*** Input data Section Begins ***

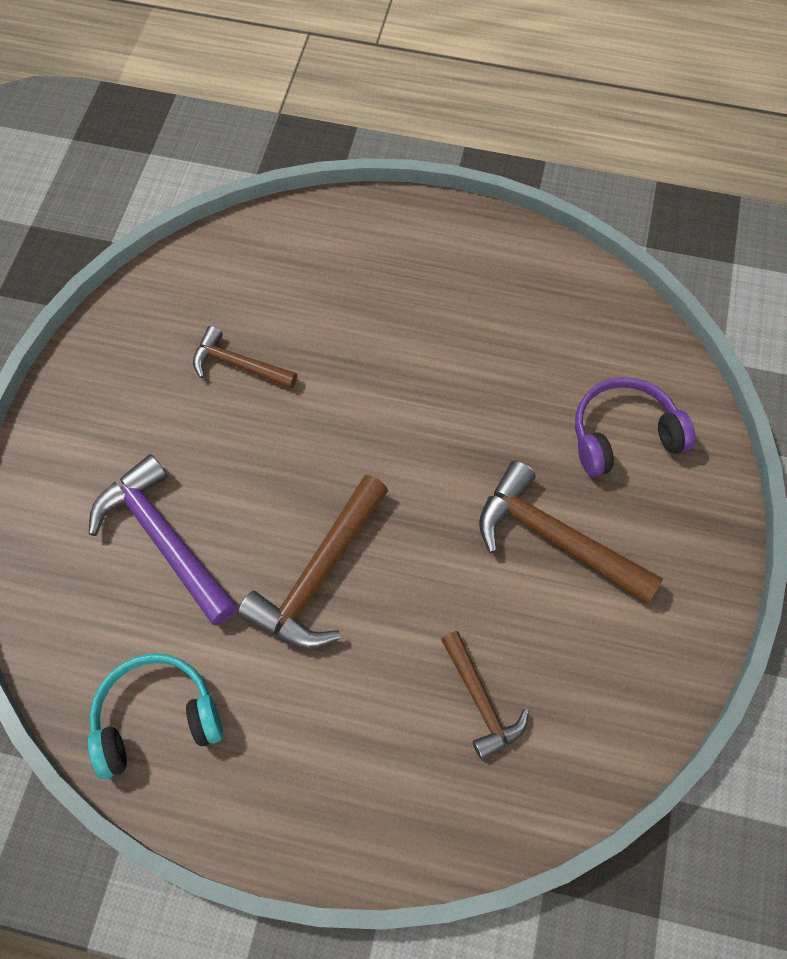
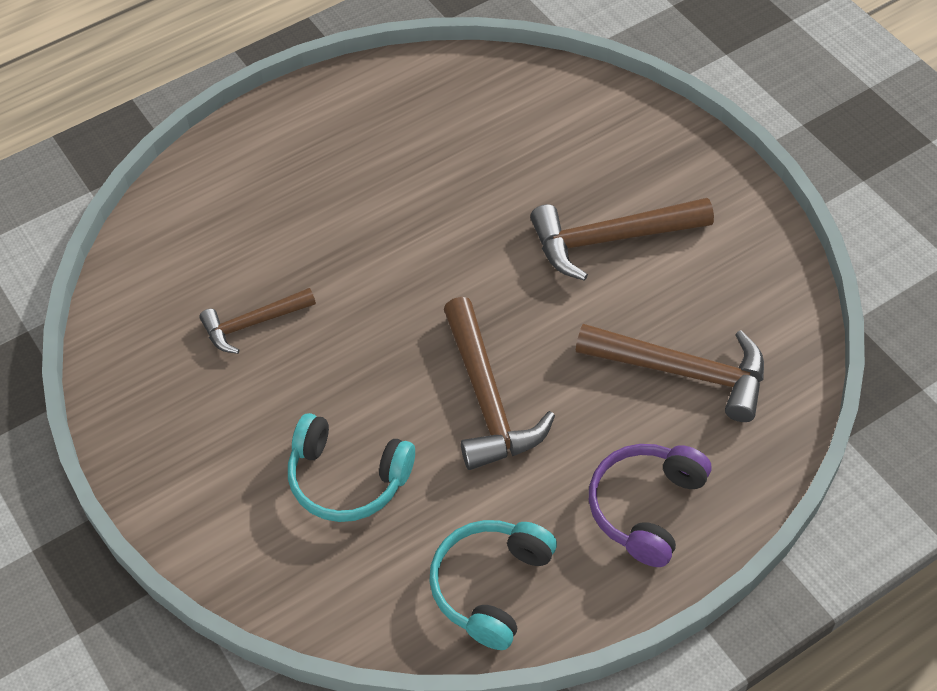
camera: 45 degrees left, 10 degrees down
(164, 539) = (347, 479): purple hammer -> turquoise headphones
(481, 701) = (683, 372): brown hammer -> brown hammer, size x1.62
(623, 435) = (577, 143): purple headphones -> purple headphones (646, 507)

*** Input data Section Ends ***

Your task —
With the pictures removed, write the listing out word for word.

Completed task —
camera: 45 degrees left, 10 degrees down
(164, 539) = (347, 479): purple hammer -> turquoise headphones
(481, 701) = (683, 372): brown hammer -> brown hammer, size x1.62
(623, 435) = (577, 143): purple headphones -> purple headphones (646, 507)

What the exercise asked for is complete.